▶ _Task description_: Report only how many lines in the material contain "heart".

▶ _Dataset content_:
******

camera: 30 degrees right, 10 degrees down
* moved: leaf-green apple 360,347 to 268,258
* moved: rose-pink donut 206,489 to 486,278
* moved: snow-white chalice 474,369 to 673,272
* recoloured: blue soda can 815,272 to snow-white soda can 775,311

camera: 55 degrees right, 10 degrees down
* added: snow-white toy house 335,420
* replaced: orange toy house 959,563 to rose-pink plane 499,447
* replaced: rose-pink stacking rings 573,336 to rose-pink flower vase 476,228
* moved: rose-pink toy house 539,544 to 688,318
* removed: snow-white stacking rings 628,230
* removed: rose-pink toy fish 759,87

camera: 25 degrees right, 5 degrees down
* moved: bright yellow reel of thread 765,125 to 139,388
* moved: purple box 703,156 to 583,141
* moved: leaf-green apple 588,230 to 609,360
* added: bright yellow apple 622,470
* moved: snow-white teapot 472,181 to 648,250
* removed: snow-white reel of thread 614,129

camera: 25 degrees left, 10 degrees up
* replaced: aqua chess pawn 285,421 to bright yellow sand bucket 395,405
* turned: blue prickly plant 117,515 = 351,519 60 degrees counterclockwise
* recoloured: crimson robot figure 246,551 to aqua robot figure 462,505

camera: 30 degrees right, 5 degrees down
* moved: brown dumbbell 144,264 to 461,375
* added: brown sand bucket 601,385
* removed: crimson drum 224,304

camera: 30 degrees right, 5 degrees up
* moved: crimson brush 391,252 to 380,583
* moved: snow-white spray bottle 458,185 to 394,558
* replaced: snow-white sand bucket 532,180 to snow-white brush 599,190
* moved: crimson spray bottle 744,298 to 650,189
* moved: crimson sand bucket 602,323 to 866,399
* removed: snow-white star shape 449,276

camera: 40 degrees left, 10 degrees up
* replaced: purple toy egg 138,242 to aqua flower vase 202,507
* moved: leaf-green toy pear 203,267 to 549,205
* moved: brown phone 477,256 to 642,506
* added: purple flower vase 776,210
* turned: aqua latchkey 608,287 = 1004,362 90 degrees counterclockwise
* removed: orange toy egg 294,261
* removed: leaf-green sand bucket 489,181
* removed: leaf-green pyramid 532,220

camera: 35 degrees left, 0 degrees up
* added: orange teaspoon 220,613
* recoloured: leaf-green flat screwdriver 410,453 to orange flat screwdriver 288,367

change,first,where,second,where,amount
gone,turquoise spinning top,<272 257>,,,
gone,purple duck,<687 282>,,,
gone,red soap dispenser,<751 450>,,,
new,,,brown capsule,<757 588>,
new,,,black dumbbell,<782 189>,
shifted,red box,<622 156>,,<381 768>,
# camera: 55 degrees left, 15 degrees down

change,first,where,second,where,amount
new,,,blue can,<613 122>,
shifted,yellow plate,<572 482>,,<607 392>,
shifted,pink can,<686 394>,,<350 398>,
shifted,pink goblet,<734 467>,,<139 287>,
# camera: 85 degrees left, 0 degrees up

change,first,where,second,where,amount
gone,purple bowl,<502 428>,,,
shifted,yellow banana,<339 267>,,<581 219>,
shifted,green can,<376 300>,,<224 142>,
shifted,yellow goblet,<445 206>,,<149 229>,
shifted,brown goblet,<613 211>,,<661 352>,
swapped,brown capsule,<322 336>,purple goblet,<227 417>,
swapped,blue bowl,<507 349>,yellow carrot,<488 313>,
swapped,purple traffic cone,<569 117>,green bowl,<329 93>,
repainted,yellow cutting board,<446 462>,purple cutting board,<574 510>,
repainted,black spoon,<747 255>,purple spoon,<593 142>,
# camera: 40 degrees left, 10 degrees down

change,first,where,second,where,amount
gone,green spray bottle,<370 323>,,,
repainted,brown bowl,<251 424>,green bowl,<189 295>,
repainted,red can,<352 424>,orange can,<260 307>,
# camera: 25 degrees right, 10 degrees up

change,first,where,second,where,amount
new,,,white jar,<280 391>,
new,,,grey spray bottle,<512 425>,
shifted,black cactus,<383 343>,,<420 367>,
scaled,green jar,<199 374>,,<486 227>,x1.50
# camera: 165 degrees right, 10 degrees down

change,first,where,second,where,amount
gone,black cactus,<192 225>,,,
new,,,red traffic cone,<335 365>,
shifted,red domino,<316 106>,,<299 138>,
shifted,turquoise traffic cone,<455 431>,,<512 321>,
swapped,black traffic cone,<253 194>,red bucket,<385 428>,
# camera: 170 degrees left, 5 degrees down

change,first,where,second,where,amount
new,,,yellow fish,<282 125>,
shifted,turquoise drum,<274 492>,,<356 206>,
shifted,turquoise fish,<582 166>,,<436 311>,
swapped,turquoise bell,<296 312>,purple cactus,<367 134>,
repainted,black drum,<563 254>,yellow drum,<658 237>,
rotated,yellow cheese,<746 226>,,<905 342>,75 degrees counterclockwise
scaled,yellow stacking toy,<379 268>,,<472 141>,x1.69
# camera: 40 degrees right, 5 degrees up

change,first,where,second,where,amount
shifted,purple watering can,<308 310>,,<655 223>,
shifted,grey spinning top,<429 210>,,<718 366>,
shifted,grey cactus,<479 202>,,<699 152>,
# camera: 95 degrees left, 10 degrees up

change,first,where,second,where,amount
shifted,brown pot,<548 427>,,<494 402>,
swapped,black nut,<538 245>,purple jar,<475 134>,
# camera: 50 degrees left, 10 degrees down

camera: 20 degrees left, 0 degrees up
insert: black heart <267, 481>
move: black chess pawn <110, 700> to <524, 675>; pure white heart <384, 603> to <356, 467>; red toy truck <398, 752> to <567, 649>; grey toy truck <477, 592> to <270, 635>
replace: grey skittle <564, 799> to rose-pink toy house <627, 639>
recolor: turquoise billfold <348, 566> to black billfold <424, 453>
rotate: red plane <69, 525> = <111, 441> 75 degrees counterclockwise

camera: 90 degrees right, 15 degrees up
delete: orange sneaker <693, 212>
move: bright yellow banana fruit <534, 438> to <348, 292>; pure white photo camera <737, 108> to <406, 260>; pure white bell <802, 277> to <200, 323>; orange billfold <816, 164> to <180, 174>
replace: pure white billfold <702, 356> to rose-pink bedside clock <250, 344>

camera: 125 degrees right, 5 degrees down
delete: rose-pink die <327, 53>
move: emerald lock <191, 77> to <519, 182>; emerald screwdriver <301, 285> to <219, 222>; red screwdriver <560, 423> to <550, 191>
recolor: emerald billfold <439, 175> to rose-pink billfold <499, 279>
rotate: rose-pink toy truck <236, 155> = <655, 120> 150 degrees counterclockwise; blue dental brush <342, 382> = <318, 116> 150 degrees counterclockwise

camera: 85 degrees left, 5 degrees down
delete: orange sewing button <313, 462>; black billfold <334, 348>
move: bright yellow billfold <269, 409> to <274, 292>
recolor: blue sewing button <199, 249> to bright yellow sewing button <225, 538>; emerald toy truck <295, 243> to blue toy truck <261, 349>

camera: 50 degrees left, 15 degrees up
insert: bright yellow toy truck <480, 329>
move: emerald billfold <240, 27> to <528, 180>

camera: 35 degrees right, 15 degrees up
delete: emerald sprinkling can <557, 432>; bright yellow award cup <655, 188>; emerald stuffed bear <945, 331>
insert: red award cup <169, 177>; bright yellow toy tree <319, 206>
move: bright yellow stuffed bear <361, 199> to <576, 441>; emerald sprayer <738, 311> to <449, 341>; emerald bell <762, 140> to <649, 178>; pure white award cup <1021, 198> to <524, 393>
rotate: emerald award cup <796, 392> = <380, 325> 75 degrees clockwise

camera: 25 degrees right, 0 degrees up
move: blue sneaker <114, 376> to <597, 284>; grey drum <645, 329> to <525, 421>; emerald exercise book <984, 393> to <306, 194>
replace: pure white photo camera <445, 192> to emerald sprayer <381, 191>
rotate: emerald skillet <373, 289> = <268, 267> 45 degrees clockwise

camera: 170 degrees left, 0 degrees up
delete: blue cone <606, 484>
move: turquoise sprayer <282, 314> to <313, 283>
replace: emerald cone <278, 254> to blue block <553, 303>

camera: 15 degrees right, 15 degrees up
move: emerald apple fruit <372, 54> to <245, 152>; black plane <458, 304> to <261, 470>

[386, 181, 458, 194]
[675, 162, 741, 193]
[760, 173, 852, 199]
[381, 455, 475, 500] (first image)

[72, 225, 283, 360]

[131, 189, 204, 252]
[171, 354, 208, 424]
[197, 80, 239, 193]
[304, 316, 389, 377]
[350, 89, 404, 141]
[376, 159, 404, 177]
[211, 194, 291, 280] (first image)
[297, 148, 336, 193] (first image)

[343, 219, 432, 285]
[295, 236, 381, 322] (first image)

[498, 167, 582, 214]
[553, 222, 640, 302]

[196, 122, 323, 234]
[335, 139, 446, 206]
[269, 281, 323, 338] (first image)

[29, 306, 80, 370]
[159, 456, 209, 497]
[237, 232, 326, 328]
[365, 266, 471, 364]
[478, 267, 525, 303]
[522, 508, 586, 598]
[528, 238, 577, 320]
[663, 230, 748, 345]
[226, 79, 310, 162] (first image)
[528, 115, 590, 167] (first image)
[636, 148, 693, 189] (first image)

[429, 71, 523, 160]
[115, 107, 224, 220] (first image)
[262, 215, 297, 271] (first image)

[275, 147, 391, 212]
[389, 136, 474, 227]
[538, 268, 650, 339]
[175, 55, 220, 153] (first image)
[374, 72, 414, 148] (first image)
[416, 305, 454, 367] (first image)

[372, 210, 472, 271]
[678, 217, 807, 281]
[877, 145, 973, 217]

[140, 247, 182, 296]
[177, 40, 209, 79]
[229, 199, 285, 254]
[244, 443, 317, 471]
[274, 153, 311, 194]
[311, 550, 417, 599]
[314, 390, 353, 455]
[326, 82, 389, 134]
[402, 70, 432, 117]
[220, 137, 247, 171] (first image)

******

▶ _Answer section_: 2